*Information given*
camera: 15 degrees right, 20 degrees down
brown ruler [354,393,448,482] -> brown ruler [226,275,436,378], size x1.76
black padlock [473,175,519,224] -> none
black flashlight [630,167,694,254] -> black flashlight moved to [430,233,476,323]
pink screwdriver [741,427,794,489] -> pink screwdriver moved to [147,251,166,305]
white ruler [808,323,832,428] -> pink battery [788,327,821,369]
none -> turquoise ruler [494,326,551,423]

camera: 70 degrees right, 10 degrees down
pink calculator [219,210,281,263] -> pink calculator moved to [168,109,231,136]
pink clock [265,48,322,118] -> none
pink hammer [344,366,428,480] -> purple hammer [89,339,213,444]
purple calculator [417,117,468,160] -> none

*Work to complete*
Go through the data and copy each line exactly as it reads.

*Expected answer*
camera: 15 degrees right, 20 degrees down
brown ruler [354,393,448,482] -> brown ruler [226,275,436,378], size x1.76
black padlock [473,175,519,224] -> none
black flashlight [630,167,694,254] -> black flashlight moved to [430,233,476,323]
pink screwdriver [741,427,794,489] -> pink screwdriver moved to [147,251,166,305]
white ruler [808,323,832,428] -> pink battery [788,327,821,369]
none -> turquoise ruler [494,326,551,423]

camera: 70 degrees right, 10 degrees down
pink calculator [219,210,281,263] -> pink calculator moved to [168,109,231,136]
pink clock [265,48,322,118] -> none
pink hammer [344,366,428,480] -> purple hammer [89,339,213,444]
purple calculator [417,117,468,160] -> none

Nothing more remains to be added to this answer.